Object state comparisons:
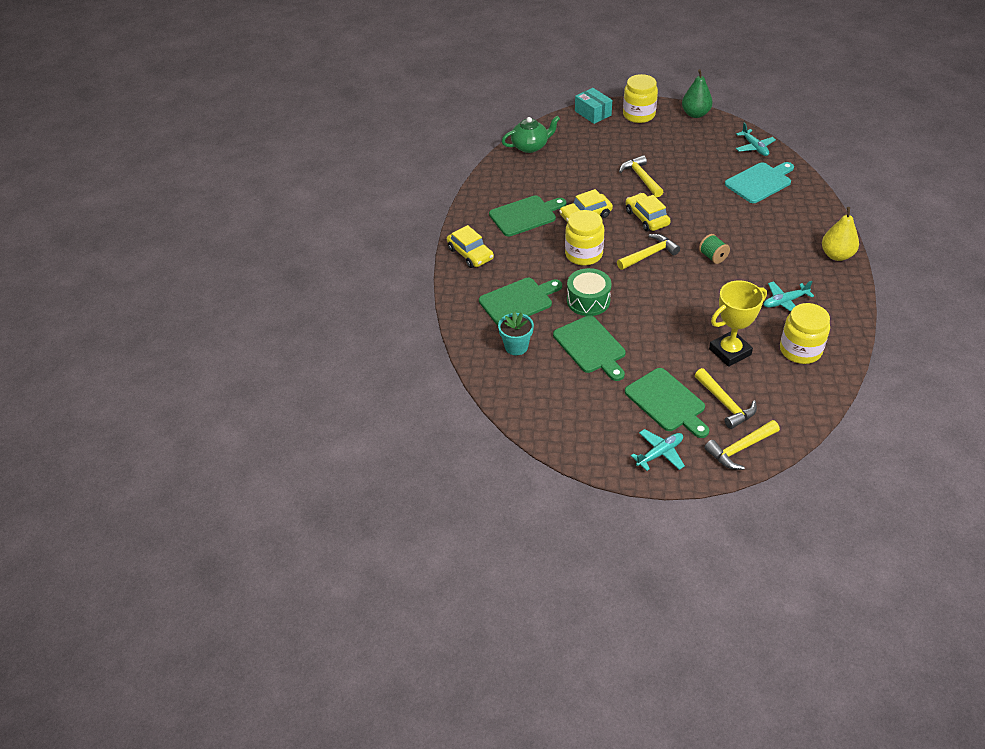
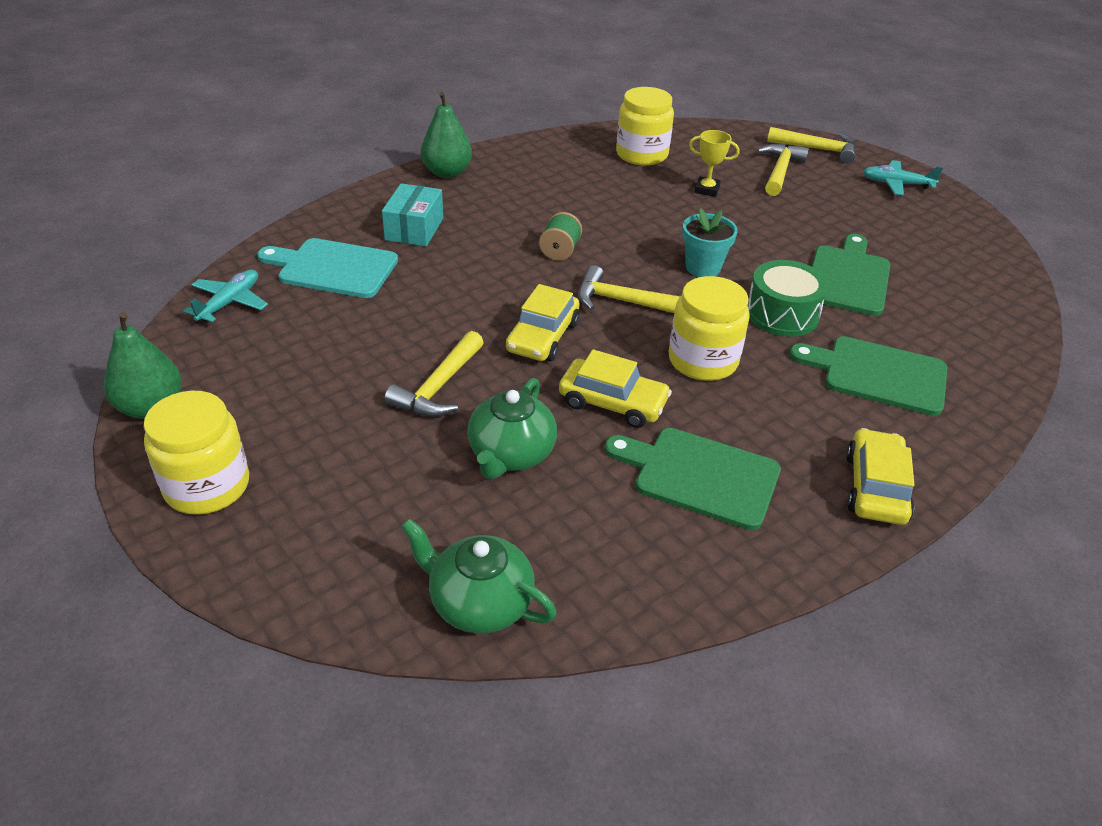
camera: 135 degrees left, 5 degrees down
(516, 347) = (945, 334): turquoise flower pot -> turquoise flower pot (703, 267)
(585, 179) = (511, 454): none -> green teapot
(593, 113) = (250, 566): turquoise box -> turquoise box (414, 229)
(667, 402) = (834, 201): green cutting board -> none
(730, 352) = (707, 190): yellow trophy -> yellow trophy, size x0.55
(784, 302) = (578, 181): turquoise plane -> none
(836, 255) = (447, 172): yellow pear -> green pear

| ABOUT THIS EXERCISE |
Pictures aside, repeat each entry in full and without change.

| RESULT OF THIS EXERCISE |
camera: 135 degrees left, 5 degrees down
(516, 347) = (945, 334): turquoise flower pot -> turquoise flower pot (703, 267)
(585, 179) = (511, 454): none -> green teapot
(593, 113) = (250, 566): turquoise box -> turquoise box (414, 229)
(667, 402) = (834, 201): green cutting board -> none
(730, 352) = (707, 190): yellow trophy -> yellow trophy, size x0.55
(784, 302) = (578, 181): turquoise plane -> none
(836, 255) = (447, 172): yellow pear -> green pear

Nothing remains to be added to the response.